_TASK_
Set down exactly the lines below, starting at the one that contains "Clock: [398,422,790,663] ->" and ending at the one that contains "Florva Talk: [196,129,562,426]", with both of those lines included and nothing else.

[Stored data entries]
· · · · · · ·

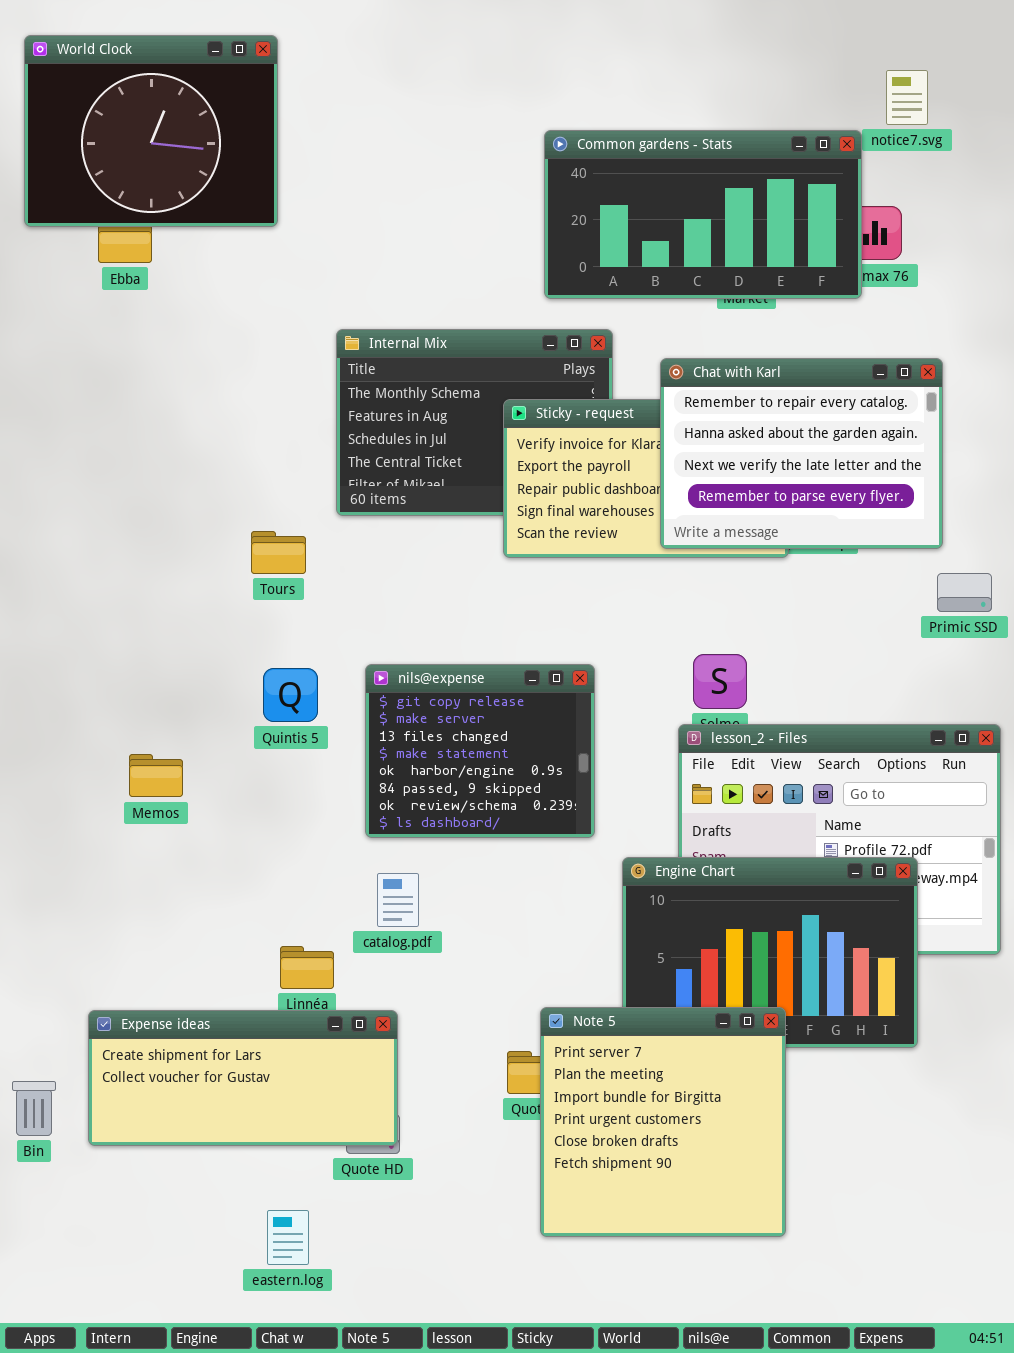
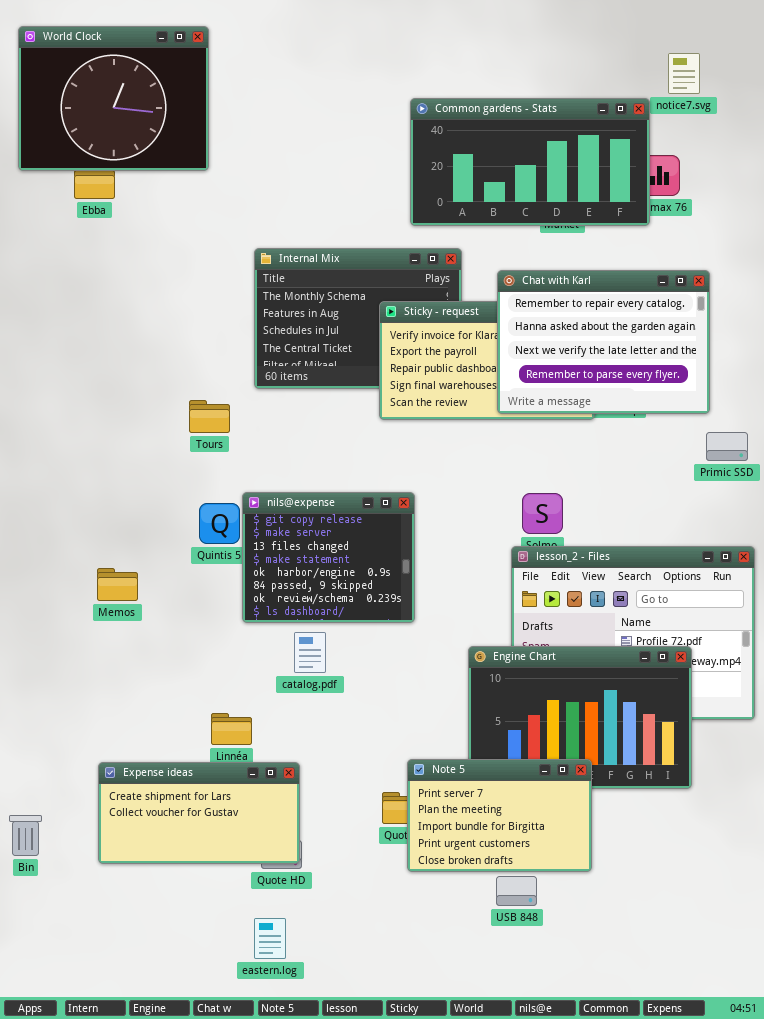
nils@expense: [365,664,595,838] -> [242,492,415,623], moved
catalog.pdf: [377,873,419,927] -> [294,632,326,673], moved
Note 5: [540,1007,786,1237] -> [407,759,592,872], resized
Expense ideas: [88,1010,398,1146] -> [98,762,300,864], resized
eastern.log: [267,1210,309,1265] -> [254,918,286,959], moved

· · · · · · ·

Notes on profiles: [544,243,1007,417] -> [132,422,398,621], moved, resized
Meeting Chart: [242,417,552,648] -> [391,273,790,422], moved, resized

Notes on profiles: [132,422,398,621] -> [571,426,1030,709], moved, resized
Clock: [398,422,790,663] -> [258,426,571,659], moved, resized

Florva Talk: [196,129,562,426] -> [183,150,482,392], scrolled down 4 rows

· · · · · · ·

_EXERCISE RESULT_
Clock: [398,422,790,663] -> [258,426,571,659], moved, resized

Florva Talk: [196,129,562,426] -> [183,150,482,392], scrolled down 4 rows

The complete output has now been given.